Dataset entries
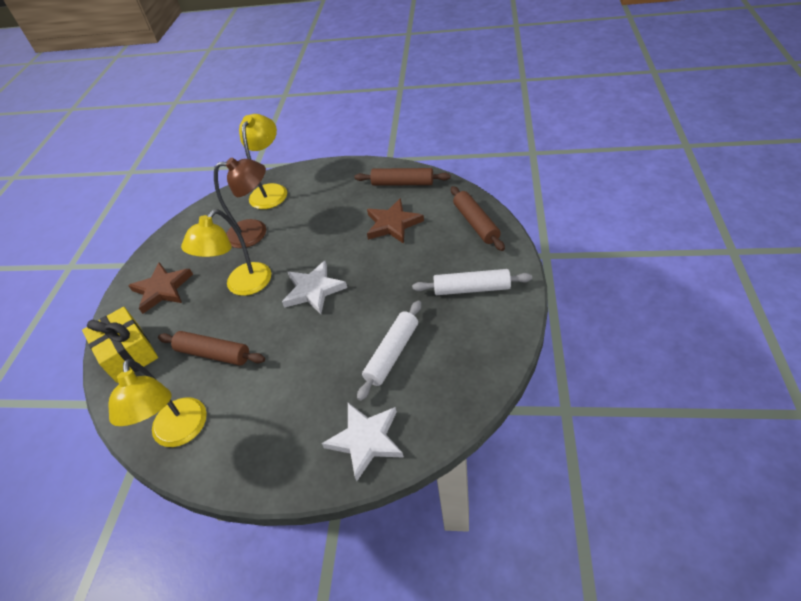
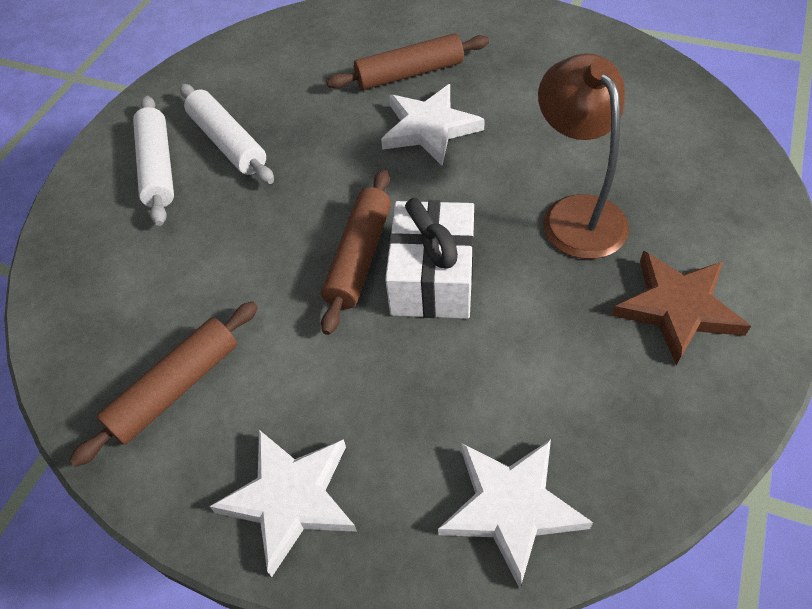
brown star: 2 -> 1
white gift: 0 -> 1
white star: 2 -> 3
yellow gift: 1 -> 0
yellow lamp: 3 -> 0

# [Problem to solve]
The expected output is every record above, copied exactly, without pictures.

# [Output for this exercise]
brown star: 2 -> 1
white gift: 0 -> 1
white star: 2 -> 3
yellow gift: 1 -> 0
yellow lamp: 3 -> 0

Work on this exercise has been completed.